··· DATA FOR ANALYSIS ···
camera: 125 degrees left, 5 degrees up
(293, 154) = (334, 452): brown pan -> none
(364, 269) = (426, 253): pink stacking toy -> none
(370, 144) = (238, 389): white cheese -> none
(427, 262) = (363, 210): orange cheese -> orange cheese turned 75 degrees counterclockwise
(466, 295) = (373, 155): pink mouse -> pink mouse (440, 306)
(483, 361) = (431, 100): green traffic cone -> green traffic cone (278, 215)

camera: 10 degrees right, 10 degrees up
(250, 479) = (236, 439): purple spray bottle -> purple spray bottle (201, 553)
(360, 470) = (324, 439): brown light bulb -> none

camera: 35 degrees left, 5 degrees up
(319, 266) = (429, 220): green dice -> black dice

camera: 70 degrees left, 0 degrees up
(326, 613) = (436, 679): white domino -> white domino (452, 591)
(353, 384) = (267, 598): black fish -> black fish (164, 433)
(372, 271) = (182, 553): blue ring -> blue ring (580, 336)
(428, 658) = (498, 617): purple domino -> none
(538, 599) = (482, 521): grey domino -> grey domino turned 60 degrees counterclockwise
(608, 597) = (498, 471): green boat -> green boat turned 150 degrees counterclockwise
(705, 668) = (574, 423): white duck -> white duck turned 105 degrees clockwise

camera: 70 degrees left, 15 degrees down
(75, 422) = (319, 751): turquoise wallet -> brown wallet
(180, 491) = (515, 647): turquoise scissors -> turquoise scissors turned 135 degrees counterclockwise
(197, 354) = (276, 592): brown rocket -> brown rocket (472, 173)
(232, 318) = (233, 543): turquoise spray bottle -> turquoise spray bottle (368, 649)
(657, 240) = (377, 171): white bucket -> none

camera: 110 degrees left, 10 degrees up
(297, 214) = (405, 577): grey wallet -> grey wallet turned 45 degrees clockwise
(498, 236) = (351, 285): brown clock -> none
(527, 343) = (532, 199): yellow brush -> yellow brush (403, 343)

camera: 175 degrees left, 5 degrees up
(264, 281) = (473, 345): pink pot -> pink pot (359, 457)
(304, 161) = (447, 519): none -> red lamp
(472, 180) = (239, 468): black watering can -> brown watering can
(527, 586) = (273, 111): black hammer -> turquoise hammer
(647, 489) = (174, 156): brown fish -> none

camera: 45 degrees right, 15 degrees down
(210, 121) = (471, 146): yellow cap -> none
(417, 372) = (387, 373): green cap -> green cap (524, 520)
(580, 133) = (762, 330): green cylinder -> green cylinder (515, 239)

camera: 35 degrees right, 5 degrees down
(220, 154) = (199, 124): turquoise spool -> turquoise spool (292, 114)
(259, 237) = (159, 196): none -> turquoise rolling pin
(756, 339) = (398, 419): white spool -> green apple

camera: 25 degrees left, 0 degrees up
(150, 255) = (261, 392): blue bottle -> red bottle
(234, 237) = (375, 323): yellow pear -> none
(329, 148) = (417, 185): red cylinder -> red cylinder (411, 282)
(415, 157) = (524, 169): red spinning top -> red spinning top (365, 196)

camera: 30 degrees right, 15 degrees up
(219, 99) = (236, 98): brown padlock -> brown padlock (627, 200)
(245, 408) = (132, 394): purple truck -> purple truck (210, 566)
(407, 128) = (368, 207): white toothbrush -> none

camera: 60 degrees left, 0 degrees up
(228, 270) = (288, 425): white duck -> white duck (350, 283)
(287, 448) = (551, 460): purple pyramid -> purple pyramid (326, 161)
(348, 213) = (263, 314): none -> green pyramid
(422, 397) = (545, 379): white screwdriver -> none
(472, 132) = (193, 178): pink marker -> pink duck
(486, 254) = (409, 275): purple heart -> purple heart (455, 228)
···
● WHAT YOU ARE ASKED TO DO:
Quote the listing above, but only from the line that shows "(538, 599) = (482, 521): grey" through the line that shows "camera: 70 degrees left, 15 degrees down".

● COMPLETED TASK:
(538, 599) = (482, 521): grey domino -> grey domino turned 60 degrees counterclockwise
(608, 597) = (498, 471): green boat -> green boat turned 150 degrees counterclockwise
(705, 668) = (574, 423): white duck -> white duck turned 105 degrees clockwise

camera: 70 degrees left, 15 degrees down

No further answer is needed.